Return the stretch from the line with "C3: none -> 150nF (LEDK, STAT)" through the line with "TP1: test point (MB) -> none" in the data below, character for character, skipping all pictures.
Start of Records supplied
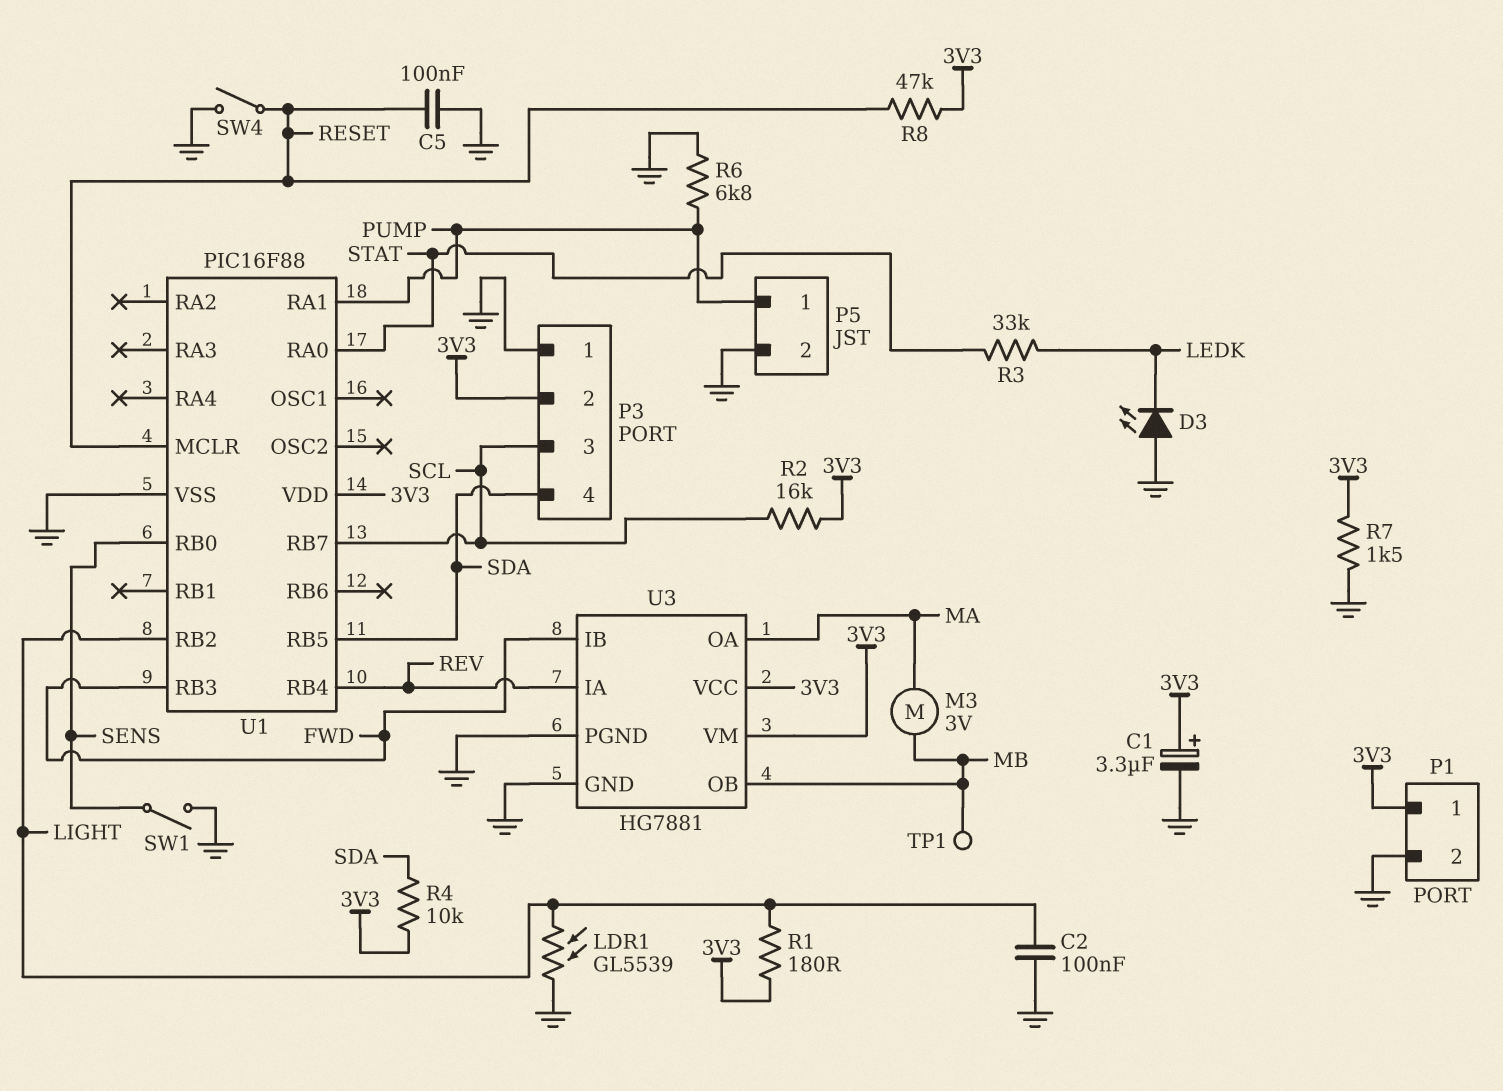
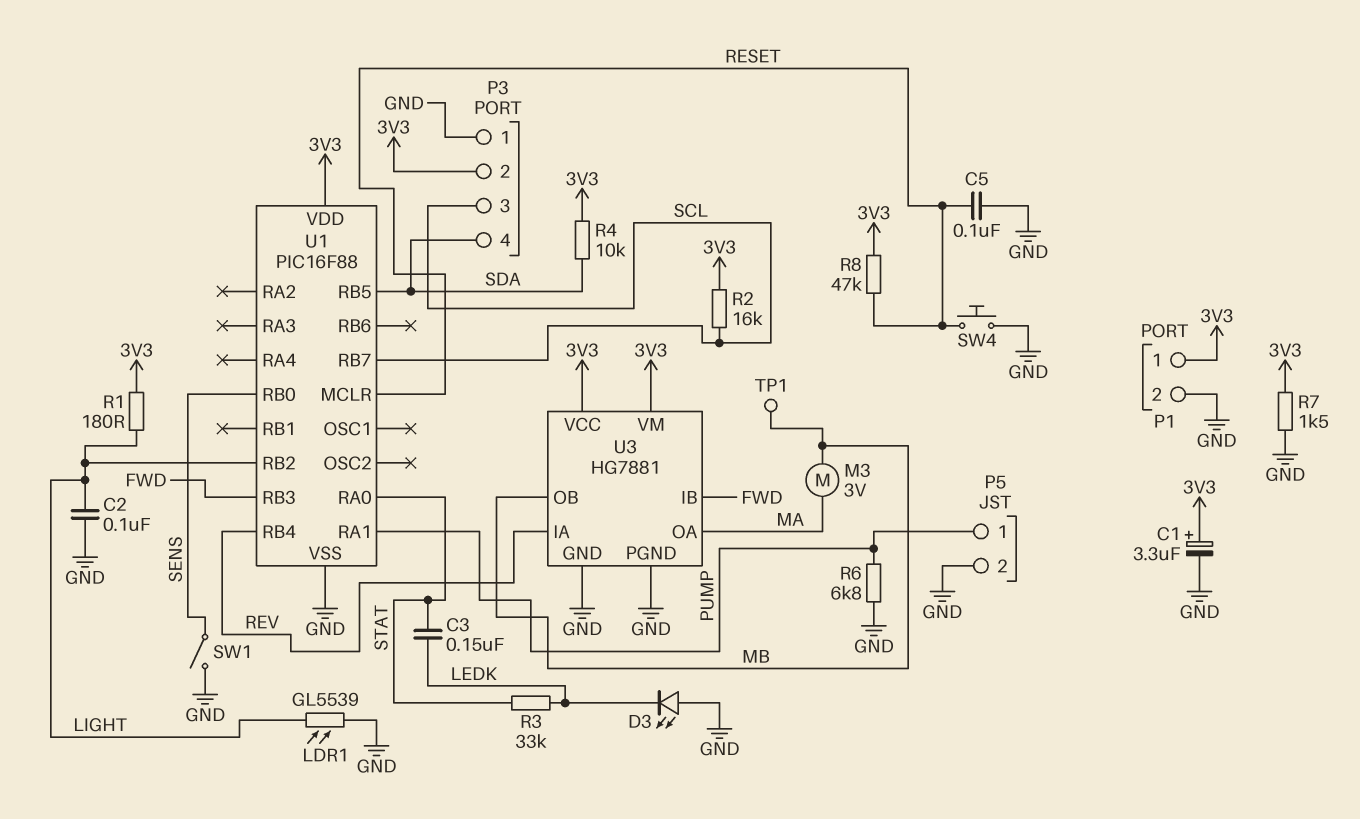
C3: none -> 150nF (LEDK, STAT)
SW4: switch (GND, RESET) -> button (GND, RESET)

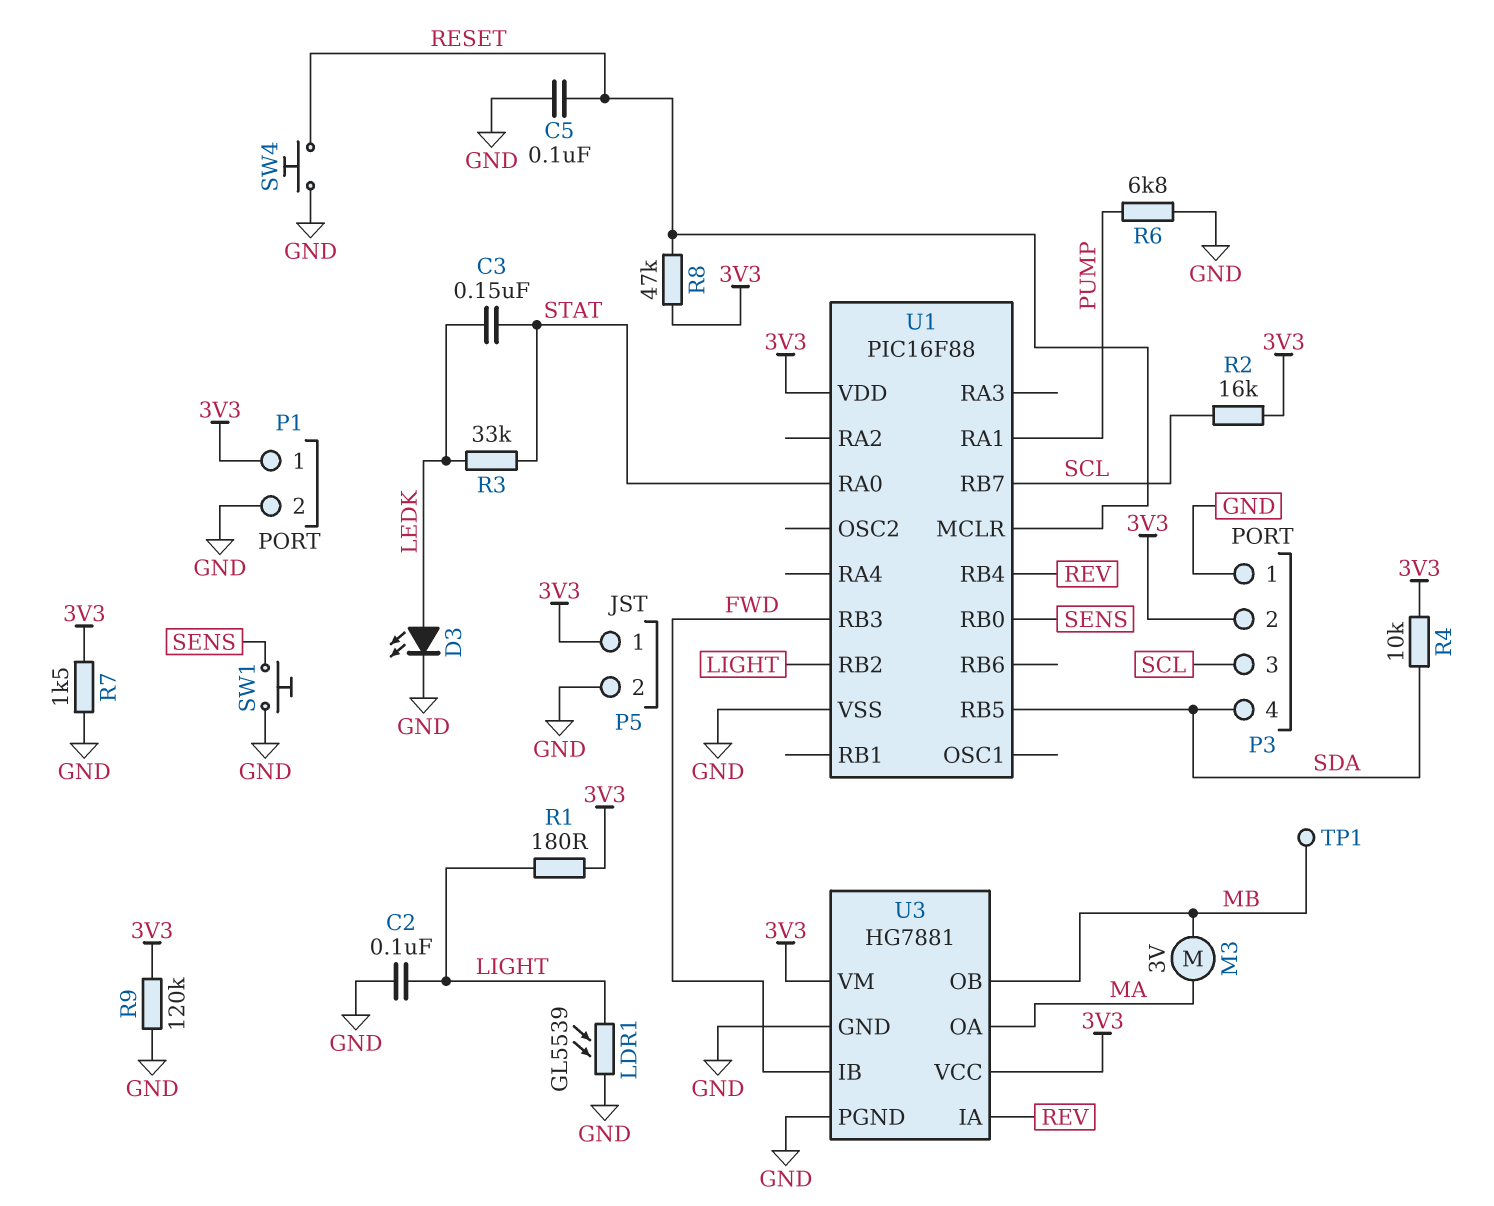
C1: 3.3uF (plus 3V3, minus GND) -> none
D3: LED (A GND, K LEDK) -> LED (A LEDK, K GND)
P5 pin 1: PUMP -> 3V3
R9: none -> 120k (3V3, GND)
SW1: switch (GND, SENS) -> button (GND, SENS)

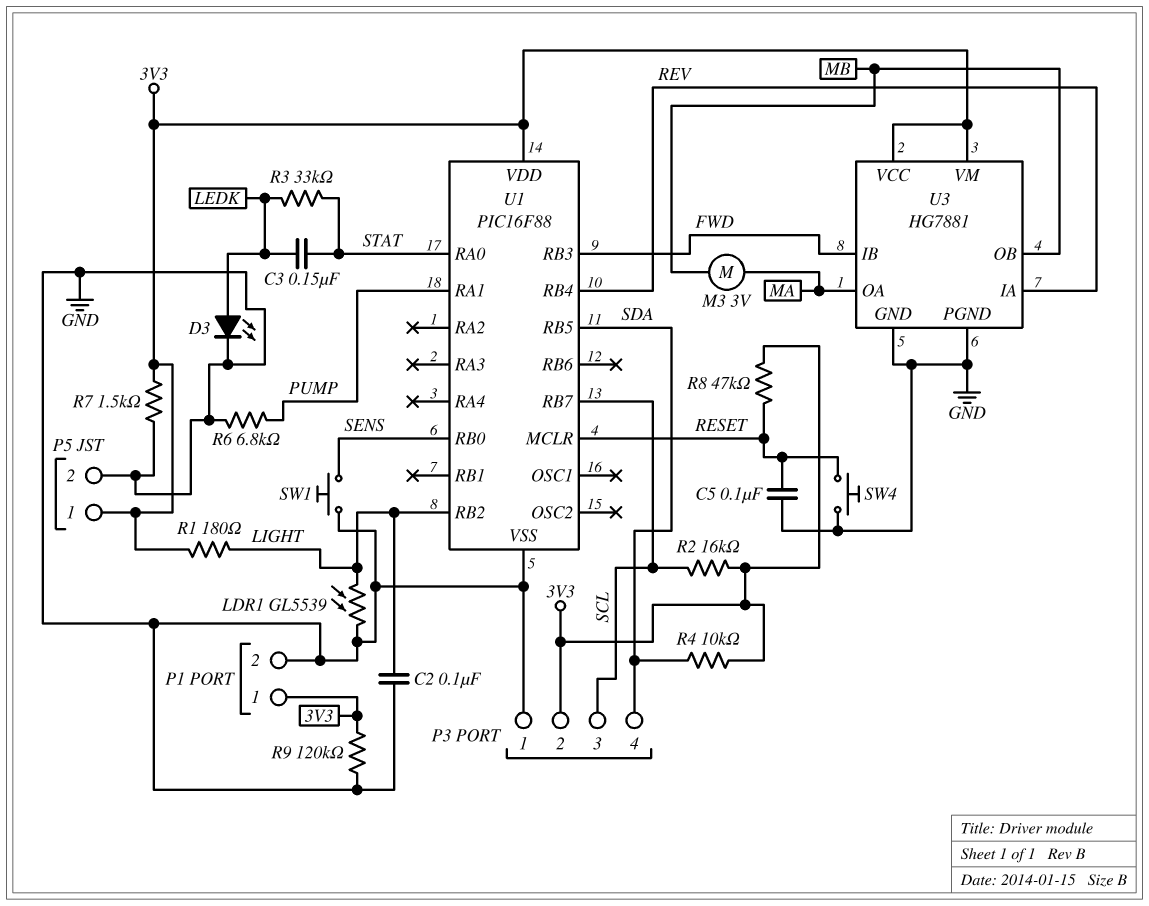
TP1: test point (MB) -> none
End of Records supplied
Start of Records supplied
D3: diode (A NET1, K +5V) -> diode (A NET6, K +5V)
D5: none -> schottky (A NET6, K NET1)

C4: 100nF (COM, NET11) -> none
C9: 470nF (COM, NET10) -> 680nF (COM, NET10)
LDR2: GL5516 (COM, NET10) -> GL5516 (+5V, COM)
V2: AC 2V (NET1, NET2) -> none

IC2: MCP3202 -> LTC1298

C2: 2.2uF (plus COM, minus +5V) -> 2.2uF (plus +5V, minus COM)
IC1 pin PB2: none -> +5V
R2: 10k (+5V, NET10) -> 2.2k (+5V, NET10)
End of Records supplied
** Your response **
C3: none -> 150nF (LEDK, STAT)
SW4: switch (GND, RESET) -> button (GND, RESET)

C1: 3.3uF (plus 3V3, minus GND) -> none
D3: LED (A GND, K LEDK) -> LED (A LEDK, K GND)
P5 pin 1: PUMP -> 3V3
R9: none -> 120k (3V3, GND)
SW1: switch (GND, SENS) -> button (GND, SENS)

TP1: test point (MB) -> none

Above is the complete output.